Exercise prompt:
Look below for the line that contains "(654, 182) = (354, 119): blue" and the line that contains "(430, 241) = (399, 343): none -> pink cake", then restate both of them and every line in between, exactly. No picture goes in the copy.

++++ Records for this exercise

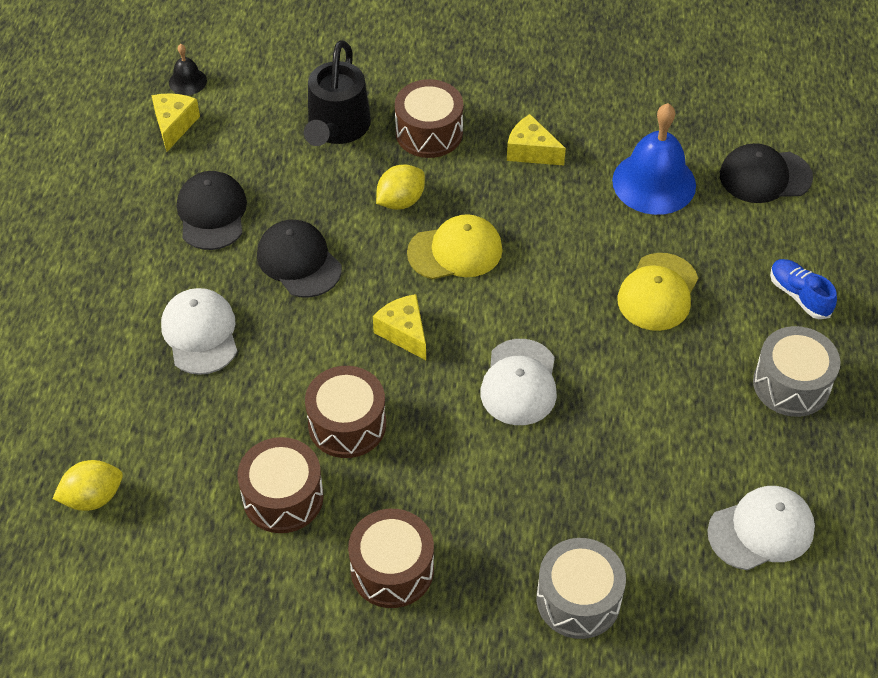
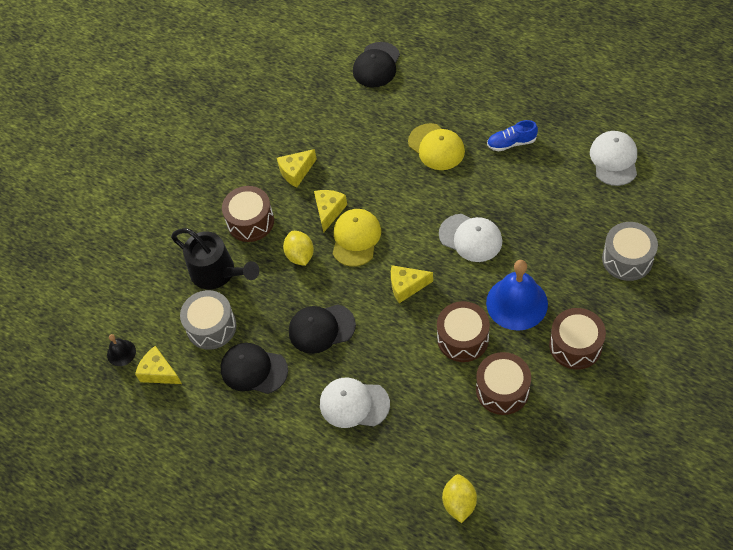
camera: 60 degrees left, 5 degrees up
(485, 207) = (329, 211): none -> yellow cheese
(654, 182) = (354, 119): blue bell -> blue bell (517, 303)
(791, 384) = (527, 110): grey drum -> grey drum (211, 327)
(799, 295) = (469, 83): blue shoe -> blue shoe (511, 143)

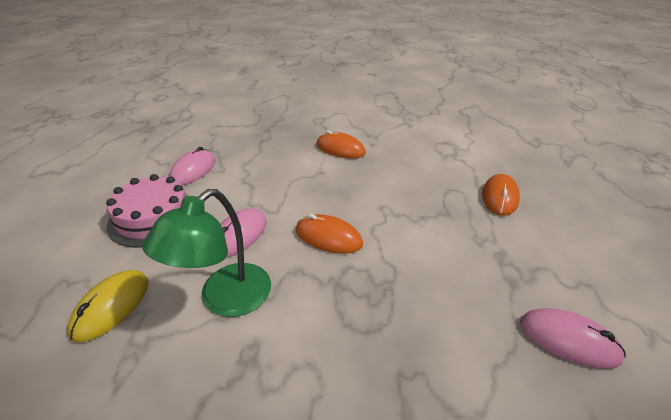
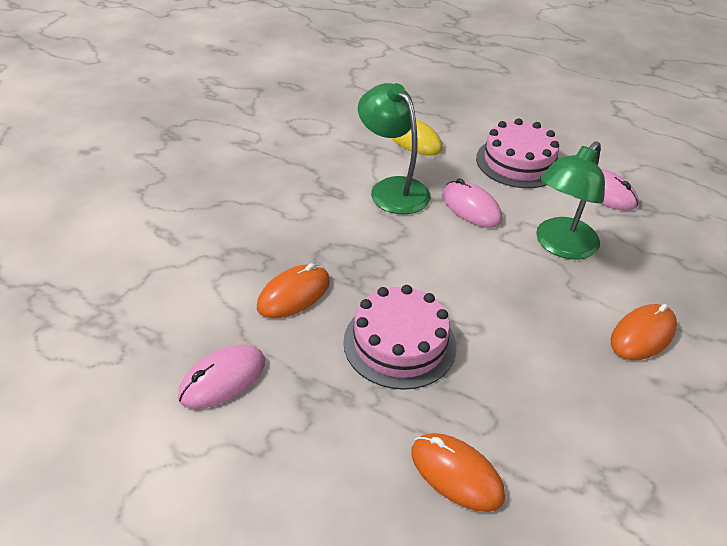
camera: 110 degrees right, 5 degrees up
(271, 183) = (560, 246): none -> green lamp
(328, 237) = (442, 264): orange mouse -> orange mouse (294, 294)
(430, 241) = (399, 343): none -> pink cake

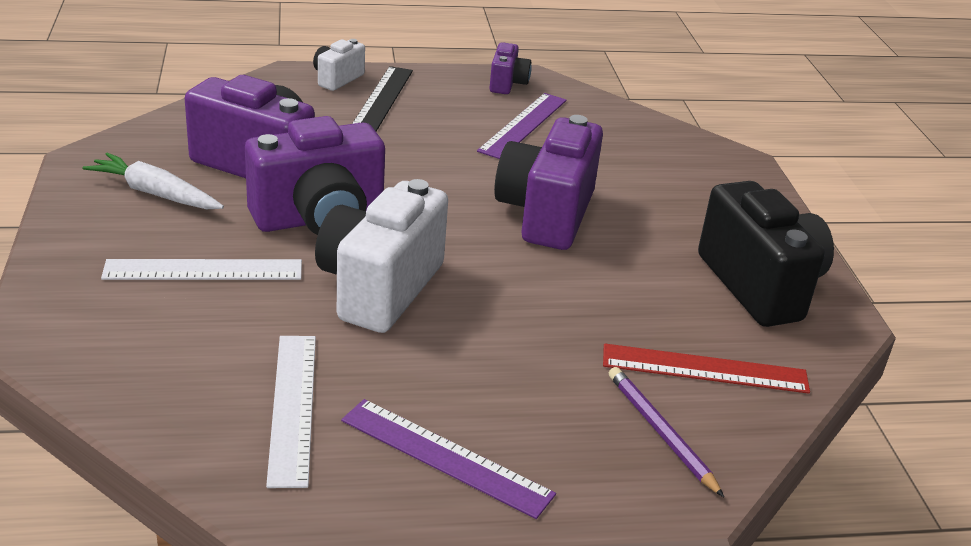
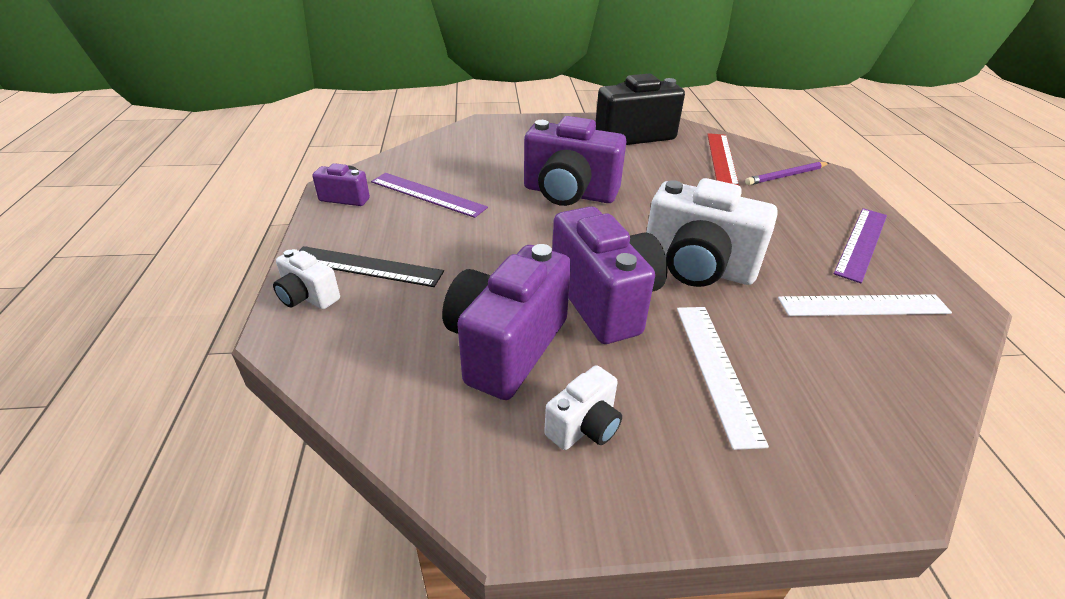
camera: 85 degrees left, 5 degrees up
(155, 193) = (584, 426): white carrot -> white camera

++++++++

Solution to this problem:
(654, 182) = (354, 119): blue bell -> blue bell (517, 303)
(791, 384) = (527, 110): grey drum -> grey drum (211, 327)
(799, 295) = (469, 83): blue shoe -> blue shoe (511, 143)

camera: 110 degrees right, 5 degrees up
(271, 183) = (560, 246): none -> green lamp
(328, 237) = (442, 264): orange mouse -> orange mouse (294, 294)
(430, 241) = (399, 343): none -> pink cake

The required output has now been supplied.